Information provided:
=== Section Start ===

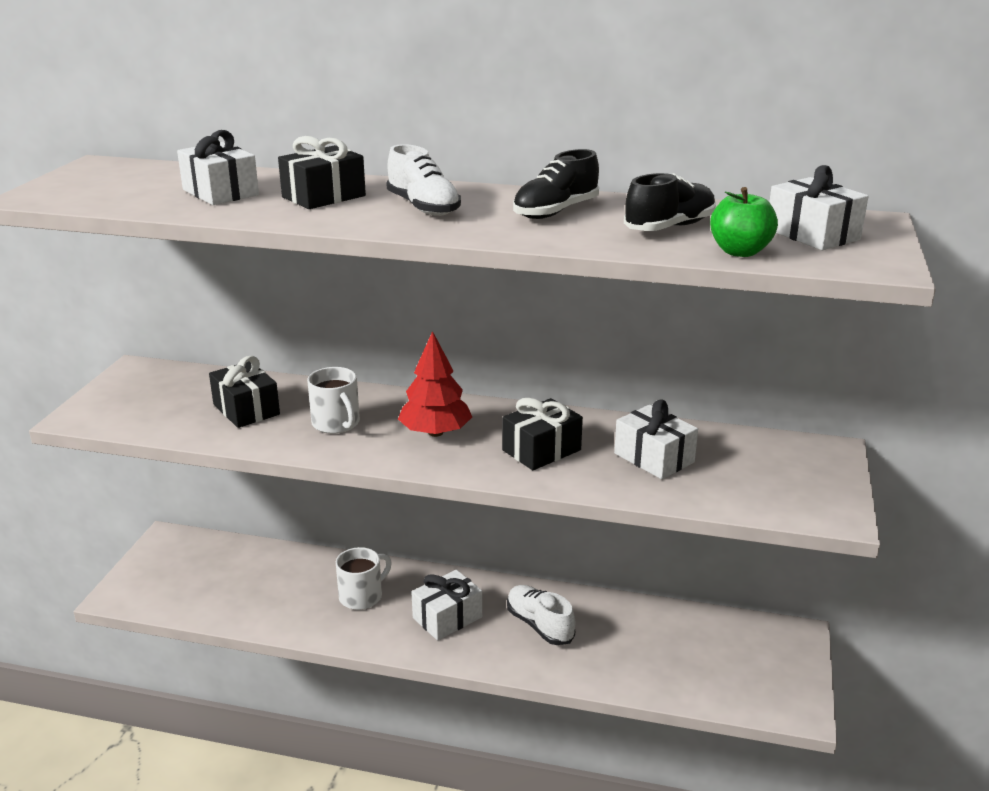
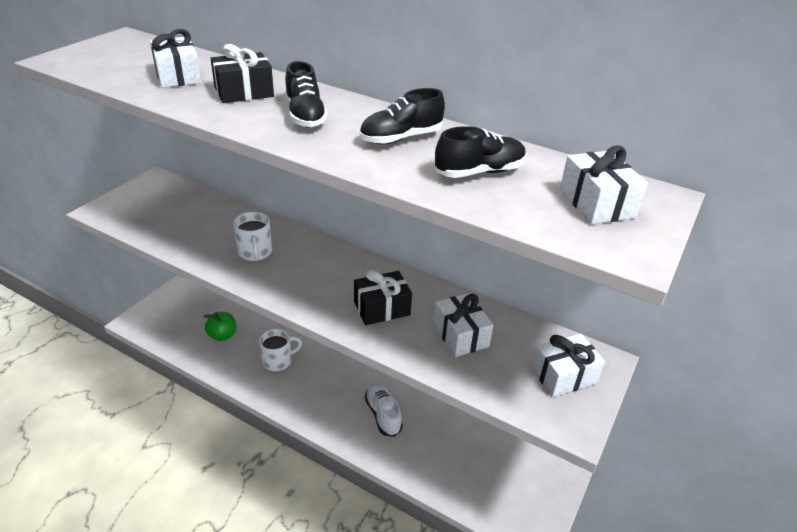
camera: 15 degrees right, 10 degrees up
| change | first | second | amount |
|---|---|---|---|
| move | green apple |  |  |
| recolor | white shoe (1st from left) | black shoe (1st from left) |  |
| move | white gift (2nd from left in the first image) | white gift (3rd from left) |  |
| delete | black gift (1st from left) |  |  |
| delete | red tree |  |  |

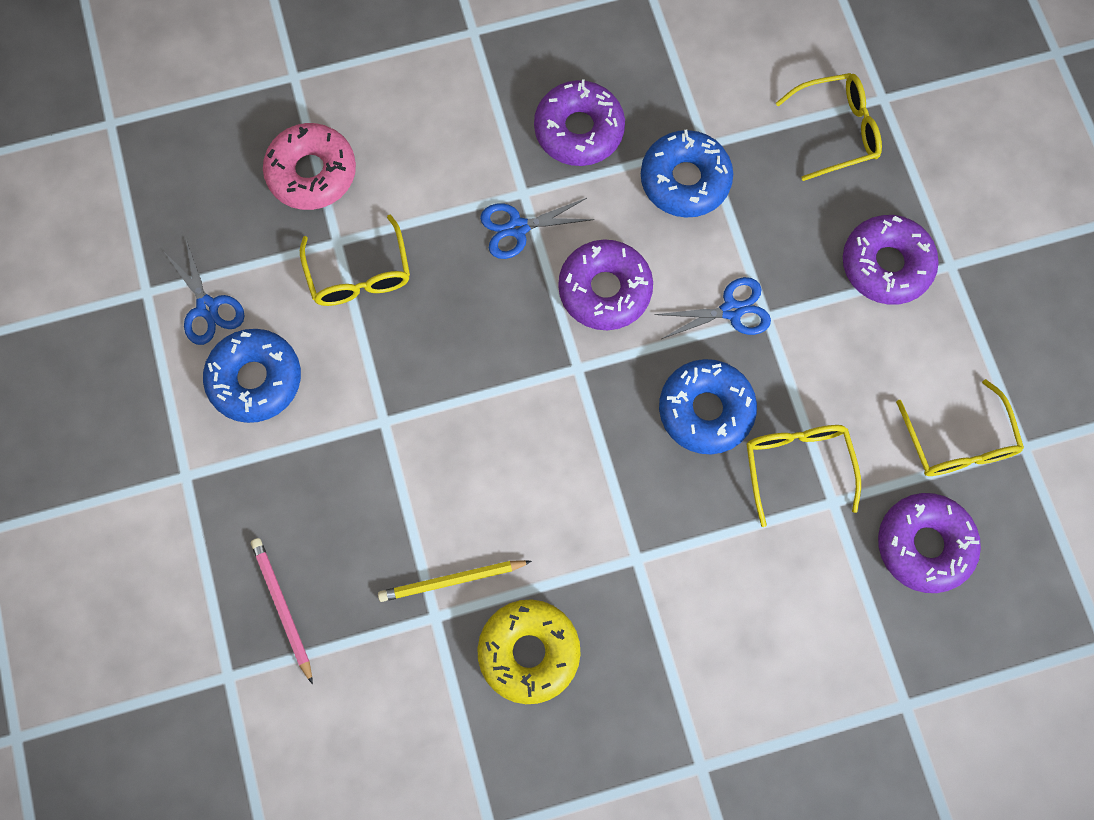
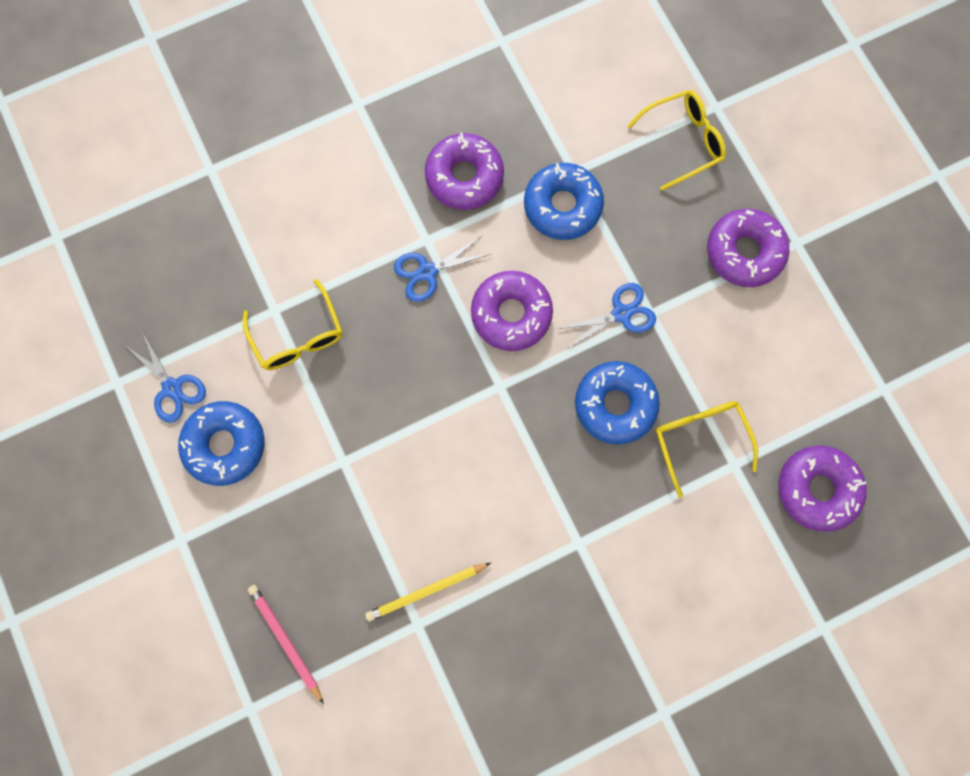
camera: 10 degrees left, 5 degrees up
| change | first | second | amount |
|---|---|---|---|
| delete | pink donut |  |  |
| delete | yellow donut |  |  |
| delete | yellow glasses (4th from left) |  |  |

=== Section End ===
=== Section Start ===

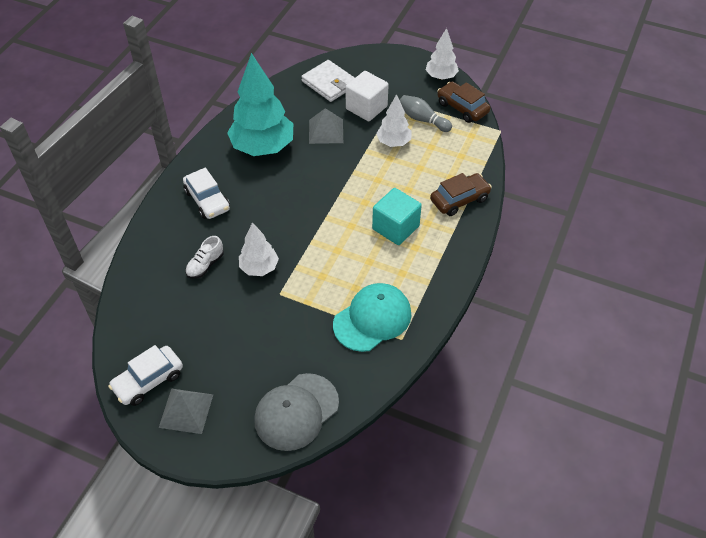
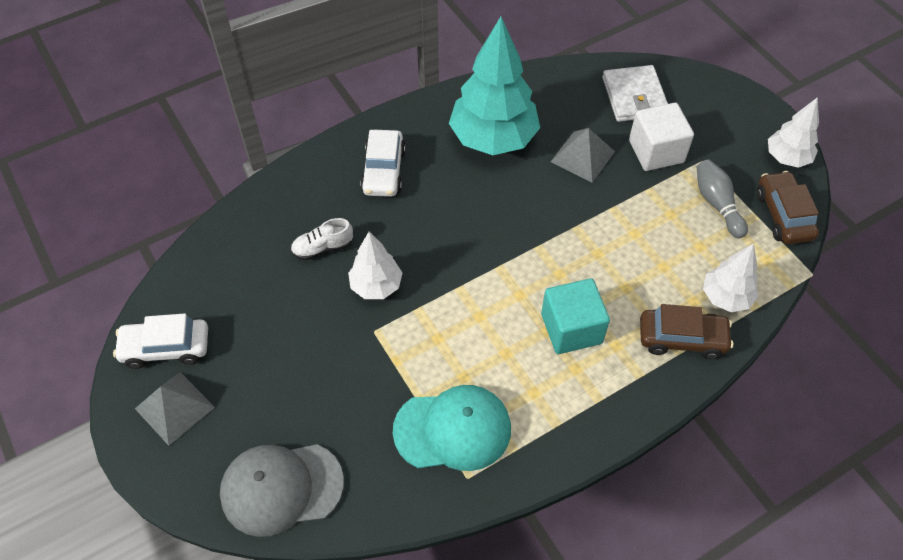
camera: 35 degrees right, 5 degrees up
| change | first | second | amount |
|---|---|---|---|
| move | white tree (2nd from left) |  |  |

=== Section End ===

What you need to do: For the word "black", find all matching lines in the entries above and copy them out.

Exercise answer:
| recolor | white shoe (1st from left) | black shoe (1st from left) |  |
| delete | black gift (1st from left) |  |  |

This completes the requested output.